Data records:

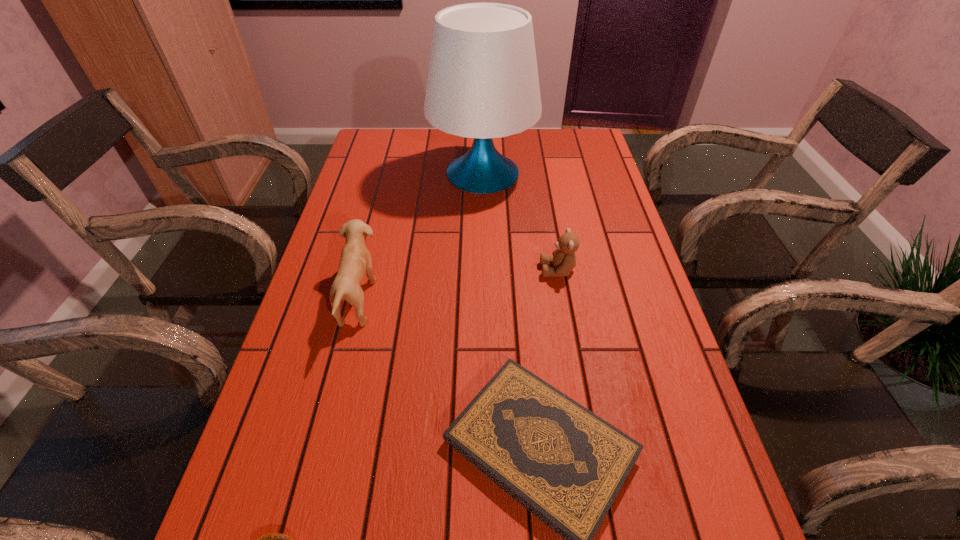
At what (x,y) coordinates should I click in order to perform the action: click on free region located on the front-facing side of the third shortest object. Please return your answer as a coordinate pair (x, y). Looking at the image, I should click on (484, 270).

You are a GUI agent. You are given a task and a screenshot of the screen. Output one action in this format:
    pyautogui.click(x=<x>, y=<y>)
    Task: Click on the object that is at the far edge
    This screenshot has height=540, width=960.
    Given the screenshot: What is the action you would take?
    pyautogui.click(x=482, y=83)

Locate an element on the screen. Image resolution: width=960 pixels, height=540 pixels. object located at the left edge is located at coordinates (355, 261).

Identify the location of vacant space at the far edge of the desktop. (529, 153).

The height and width of the screenshot is (540, 960). In the image, there is a desktop. In order to click on free region at the left edge in this screenshot , I will do `click(331, 322)`.

The height and width of the screenshot is (540, 960). I want to click on vacant space at the right edge, so click(x=618, y=247).

Where is `vacant point at the far left corner`? This screenshot has width=960, height=540. vacant point at the far left corner is located at coordinates (400, 132).

Locate an element on the screen. This screenshot has width=960, height=540. free region at the far right corner is located at coordinates (575, 148).

Identify the location of free spot between the tallest object and the puppy. (420, 237).

The height and width of the screenshot is (540, 960). In order to click on vacant region between the third tallest object and the second tallest object in this screenshot , I will do `click(458, 285)`.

Exercise brief: Reproduce the lines of the material above, starting with the line that contains "Locate an element on the screen. Image" and ending with, and including, the line that contains "Identify the location of vacant".

Response:
Locate an element on the screen. Image resolution: width=960 pixels, height=540 pixels. object located at the left edge is located at coordinates (355, 261).

Identify the location of vacant space at the far edge of the desktop. (529, 153).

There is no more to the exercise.